- Problem requirements
Find "C3: none -> 2.2uF (plus GND, minus VE)" in the material below, then copy that line and every subsequent line to the end, exactly.

[Supplied material — start]

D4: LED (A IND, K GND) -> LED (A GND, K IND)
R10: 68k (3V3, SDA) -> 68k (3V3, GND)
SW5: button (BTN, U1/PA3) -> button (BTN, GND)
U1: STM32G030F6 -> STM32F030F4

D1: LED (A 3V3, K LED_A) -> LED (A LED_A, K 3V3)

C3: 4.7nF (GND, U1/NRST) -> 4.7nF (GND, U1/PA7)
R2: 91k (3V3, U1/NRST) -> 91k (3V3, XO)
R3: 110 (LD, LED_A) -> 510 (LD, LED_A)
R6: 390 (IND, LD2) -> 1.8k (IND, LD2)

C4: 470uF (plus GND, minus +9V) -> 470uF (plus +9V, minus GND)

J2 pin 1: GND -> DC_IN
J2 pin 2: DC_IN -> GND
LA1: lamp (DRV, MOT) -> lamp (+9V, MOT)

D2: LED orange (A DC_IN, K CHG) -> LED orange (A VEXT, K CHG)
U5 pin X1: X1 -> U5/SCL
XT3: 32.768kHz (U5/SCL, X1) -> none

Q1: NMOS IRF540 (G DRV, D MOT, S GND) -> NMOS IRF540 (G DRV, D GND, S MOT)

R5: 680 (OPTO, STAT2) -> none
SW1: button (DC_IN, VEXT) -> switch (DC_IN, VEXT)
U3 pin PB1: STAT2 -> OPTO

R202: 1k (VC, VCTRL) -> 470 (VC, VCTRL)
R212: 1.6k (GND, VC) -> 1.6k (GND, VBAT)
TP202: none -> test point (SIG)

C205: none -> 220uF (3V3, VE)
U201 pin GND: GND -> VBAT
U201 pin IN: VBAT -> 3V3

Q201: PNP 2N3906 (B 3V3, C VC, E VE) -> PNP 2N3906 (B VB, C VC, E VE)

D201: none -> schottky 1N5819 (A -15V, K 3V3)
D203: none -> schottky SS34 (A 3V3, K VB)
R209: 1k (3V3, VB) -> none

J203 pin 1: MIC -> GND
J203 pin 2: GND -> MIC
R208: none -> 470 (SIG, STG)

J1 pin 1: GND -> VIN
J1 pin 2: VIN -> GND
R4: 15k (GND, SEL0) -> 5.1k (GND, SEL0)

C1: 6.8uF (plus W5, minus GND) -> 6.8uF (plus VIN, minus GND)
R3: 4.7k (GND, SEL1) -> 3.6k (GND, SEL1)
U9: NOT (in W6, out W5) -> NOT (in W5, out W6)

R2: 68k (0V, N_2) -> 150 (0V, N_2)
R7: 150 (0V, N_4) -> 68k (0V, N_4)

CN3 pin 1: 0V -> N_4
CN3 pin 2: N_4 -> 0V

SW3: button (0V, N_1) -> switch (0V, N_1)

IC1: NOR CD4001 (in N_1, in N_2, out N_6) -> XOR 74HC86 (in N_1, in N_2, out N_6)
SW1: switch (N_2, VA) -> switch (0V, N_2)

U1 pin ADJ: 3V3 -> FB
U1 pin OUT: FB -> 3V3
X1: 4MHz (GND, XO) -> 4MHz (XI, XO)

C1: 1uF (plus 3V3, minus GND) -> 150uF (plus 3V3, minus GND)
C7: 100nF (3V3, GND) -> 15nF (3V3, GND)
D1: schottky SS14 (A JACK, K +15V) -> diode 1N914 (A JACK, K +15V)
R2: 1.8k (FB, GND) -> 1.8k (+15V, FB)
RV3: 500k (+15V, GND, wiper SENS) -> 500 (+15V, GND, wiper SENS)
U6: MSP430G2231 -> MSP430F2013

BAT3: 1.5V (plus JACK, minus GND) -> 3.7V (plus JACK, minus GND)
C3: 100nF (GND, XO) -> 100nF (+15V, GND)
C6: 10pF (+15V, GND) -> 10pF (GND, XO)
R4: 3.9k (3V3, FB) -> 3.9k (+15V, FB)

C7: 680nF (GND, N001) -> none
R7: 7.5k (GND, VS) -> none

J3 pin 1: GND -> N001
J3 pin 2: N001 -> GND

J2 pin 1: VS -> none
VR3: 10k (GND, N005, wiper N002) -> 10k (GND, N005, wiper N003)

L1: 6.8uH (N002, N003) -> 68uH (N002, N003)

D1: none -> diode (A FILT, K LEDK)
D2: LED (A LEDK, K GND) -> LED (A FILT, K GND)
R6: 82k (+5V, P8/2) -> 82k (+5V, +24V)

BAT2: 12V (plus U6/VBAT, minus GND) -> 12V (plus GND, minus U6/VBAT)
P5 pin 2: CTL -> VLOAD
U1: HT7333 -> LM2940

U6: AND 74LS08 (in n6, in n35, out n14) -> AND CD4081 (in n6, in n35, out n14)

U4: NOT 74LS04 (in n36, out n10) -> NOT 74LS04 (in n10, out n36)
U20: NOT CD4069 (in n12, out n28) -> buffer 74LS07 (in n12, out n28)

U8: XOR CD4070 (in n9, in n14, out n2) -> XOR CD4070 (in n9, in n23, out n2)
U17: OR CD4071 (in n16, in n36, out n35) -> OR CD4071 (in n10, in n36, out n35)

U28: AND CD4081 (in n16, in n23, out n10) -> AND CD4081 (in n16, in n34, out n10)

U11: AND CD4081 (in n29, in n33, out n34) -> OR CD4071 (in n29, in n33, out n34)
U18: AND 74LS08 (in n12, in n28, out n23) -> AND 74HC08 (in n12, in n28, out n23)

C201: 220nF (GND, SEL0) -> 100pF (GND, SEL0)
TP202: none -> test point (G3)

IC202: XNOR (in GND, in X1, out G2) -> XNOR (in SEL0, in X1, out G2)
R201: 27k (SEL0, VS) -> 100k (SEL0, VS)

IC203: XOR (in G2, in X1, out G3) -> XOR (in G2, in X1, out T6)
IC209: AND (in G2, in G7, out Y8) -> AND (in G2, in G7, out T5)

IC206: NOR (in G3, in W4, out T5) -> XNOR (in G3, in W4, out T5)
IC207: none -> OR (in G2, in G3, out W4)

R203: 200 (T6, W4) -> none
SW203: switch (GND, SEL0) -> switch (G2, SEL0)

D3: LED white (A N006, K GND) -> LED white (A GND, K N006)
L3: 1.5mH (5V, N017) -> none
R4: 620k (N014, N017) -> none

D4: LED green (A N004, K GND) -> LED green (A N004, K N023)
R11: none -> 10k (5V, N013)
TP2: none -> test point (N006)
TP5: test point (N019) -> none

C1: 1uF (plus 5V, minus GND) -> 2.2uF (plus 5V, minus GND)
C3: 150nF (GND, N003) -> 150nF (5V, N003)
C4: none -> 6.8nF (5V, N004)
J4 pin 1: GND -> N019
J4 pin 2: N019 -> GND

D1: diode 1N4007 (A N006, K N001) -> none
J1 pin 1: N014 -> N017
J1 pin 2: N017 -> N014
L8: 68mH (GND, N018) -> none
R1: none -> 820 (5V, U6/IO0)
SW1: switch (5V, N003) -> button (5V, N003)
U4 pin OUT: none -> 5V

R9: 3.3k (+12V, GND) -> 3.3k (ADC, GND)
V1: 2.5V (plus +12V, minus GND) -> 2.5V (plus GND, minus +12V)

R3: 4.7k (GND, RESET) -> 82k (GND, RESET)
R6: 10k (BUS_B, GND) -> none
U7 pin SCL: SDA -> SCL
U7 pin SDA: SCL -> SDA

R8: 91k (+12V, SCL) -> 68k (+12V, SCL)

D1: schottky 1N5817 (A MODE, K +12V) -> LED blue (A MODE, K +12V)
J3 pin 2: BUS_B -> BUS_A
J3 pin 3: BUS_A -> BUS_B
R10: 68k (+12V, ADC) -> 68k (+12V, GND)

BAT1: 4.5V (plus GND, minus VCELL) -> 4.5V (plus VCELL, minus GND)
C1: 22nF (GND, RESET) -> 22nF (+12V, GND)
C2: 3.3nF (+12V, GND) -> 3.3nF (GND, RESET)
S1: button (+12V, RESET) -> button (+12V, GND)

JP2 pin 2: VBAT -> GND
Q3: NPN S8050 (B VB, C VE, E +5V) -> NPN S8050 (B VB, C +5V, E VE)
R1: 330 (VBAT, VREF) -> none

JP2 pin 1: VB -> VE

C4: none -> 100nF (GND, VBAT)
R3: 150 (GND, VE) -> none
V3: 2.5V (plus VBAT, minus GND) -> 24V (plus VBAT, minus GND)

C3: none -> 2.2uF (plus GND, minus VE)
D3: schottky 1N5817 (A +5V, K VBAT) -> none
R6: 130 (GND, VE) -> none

[Supplied material — finish]

- Your response
C3: none -> 2.2uF (plus GND, minus VE)
D3: schottky 1N5817 (A +5V, K VBAT) -> none
R6: 130 (GND, VE) -> none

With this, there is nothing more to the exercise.